┌──
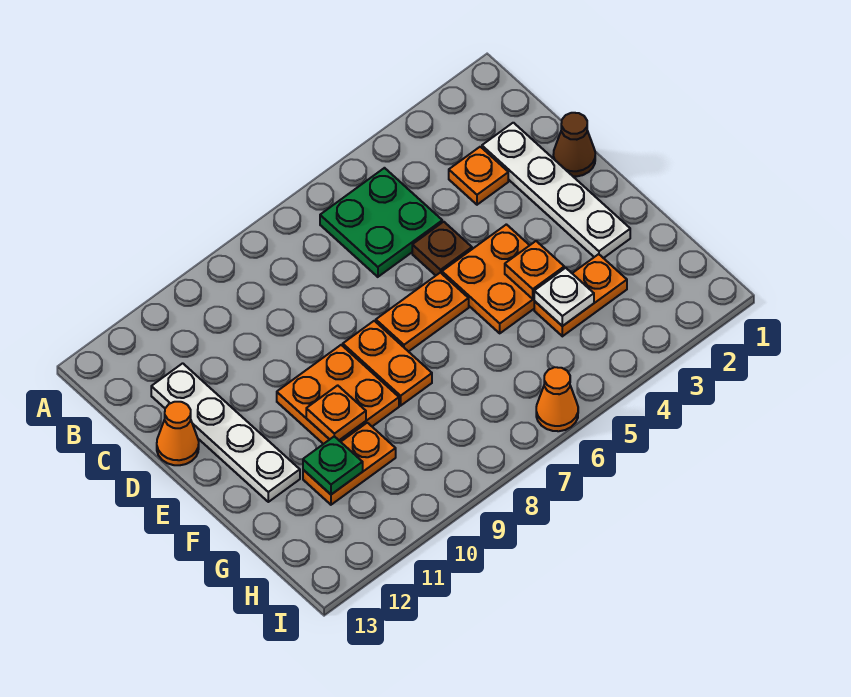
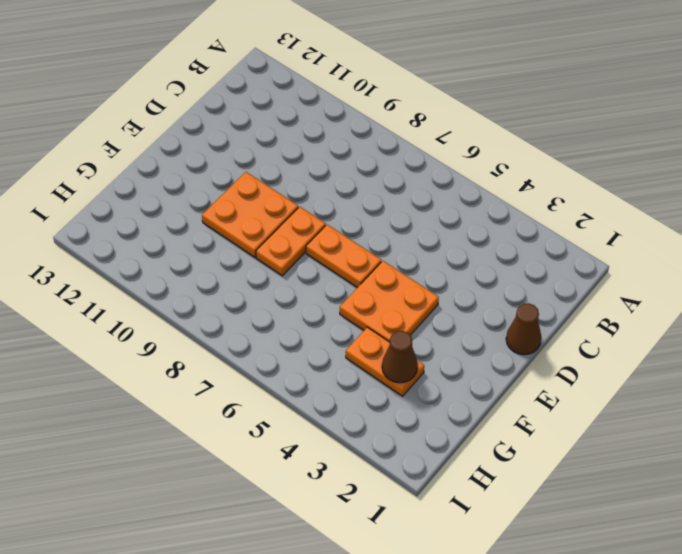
brown cone G3 level 2 -> none
none -> green plate B5:C6 level 1
none -> white plate C2:F2 level 1
none -> orange plate C3 level 1

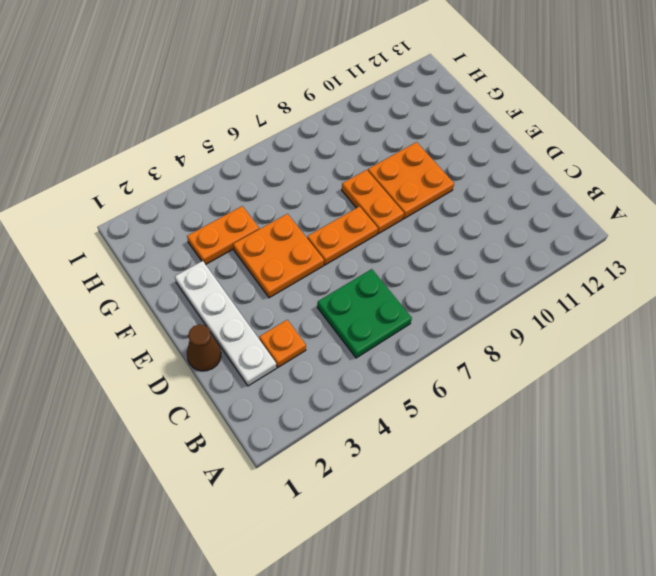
none -> white plate C12:F12 level 1
none -> brown plate D5 level 1
none -> orange cone D13 level 1

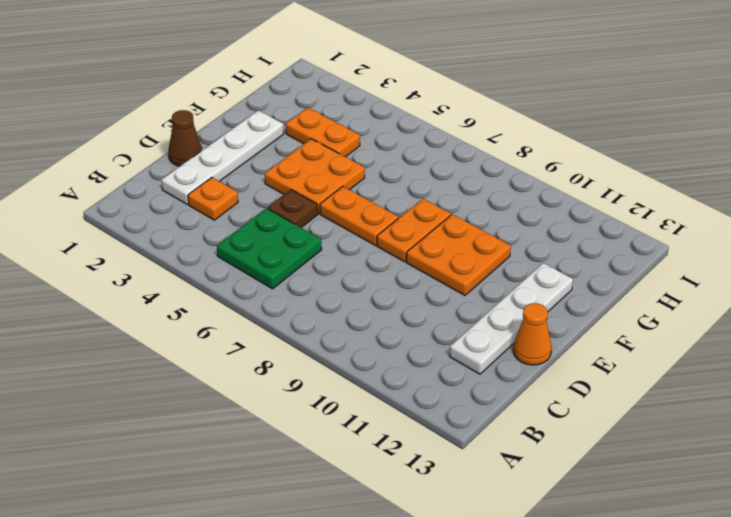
none -> orange plate G10:G11 level 1
none -> orange cone I6 level 1
none -> orange plate F4 level 2

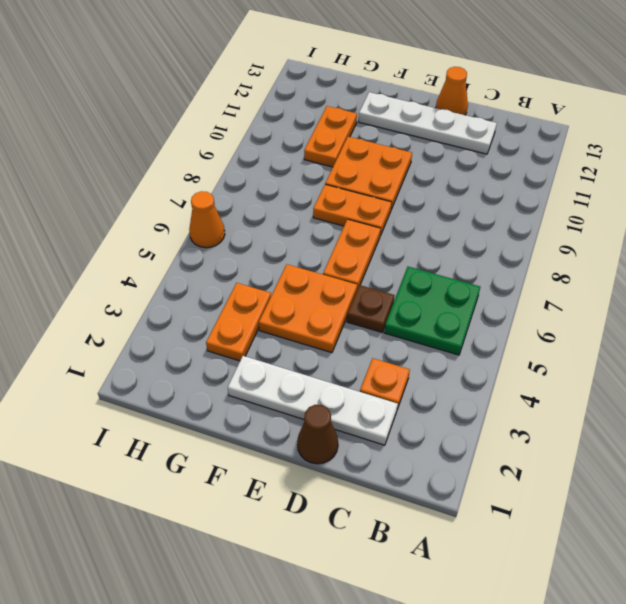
none -> orange plate F4 level 2
none -> orange plate F10 level 2
none -> white plate G4 level 2

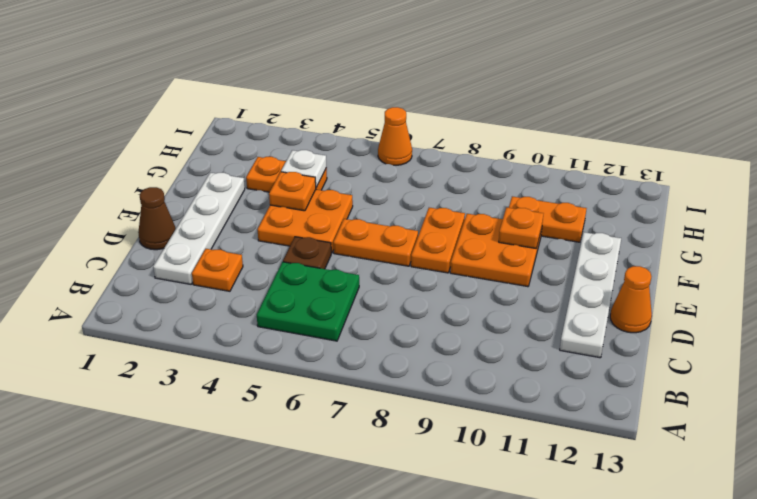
none -> green plate G11 level 2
└──
● Task prompt
Transcribe the full listing exactly, but keep every image out of it.

● Response to the exercise
brown cone G3 level 2 -> none
none -> green plate B5:C6 level 1
none -> white plate C2:F2 level 1
none -> orange plate C3 level 1

none -> white plate C12:F12 level 1
none -> brown plate D5 level 1
none -> orange cone D13 level 1

none -> orange plate G10:G11 level 1
none -> orange cone I6 level 1
none -> orange plate F4 level 2

none -> orange plate F4 level 2
none -> orange plate F10 level 2
none -> white plate G4 level 2

none -> green plate G11 level 2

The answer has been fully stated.